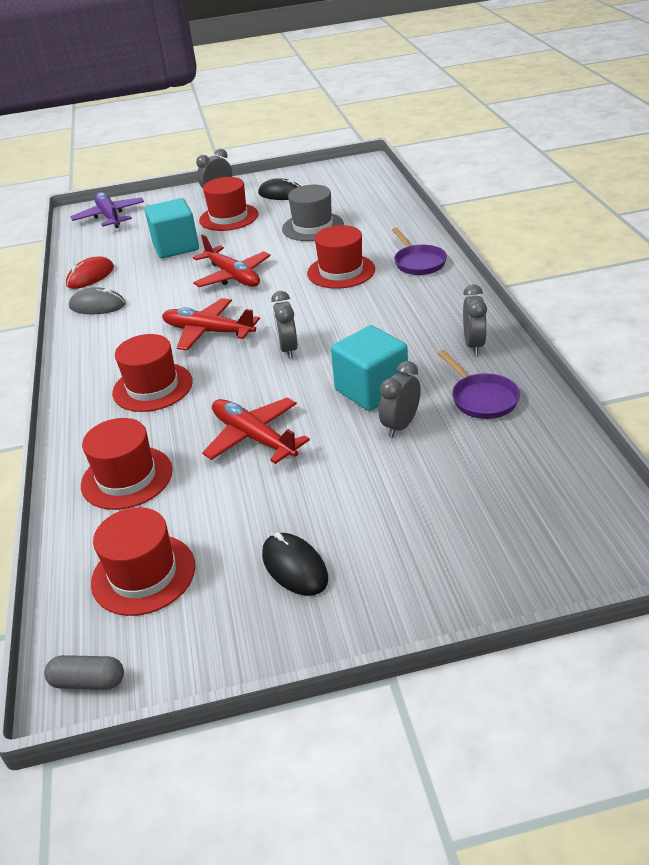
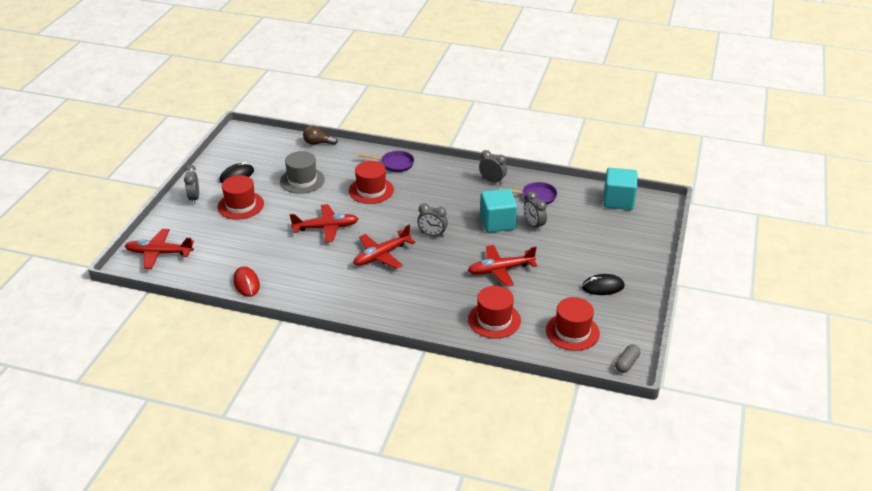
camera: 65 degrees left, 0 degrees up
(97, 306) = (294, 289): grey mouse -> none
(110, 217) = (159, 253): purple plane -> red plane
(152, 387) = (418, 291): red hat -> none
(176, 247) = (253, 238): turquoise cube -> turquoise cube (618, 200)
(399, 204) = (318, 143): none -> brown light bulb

* * *

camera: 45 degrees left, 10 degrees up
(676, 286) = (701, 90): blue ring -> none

---

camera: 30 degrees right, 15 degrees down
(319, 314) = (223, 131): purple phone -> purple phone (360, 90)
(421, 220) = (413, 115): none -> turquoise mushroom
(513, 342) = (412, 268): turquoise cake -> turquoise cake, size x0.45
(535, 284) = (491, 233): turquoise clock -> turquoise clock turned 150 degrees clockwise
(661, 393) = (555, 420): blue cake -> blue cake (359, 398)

> _EXERCISE DETAILS_: What is needed is a verbatim copy of every line in the records above from the one containing "(97, 306) = (294, 289): grey mouse -> none" down to the one containing "(399, 204) = (318, 143): none", both included, and nothing more.

> _SOLUTION TO THE EXERCISE_:
(97, 306) = (294, 289): grey mouse -> none
(110, 217) = (159, 253): purple plane -> red plane
(152, 387) = (418, 291): red hat -> none
(176, 247) = (253, 238): turquoise cube -> turquoise cube (618, 200)
(399, 204) = (318, 143): none -> brown light bulb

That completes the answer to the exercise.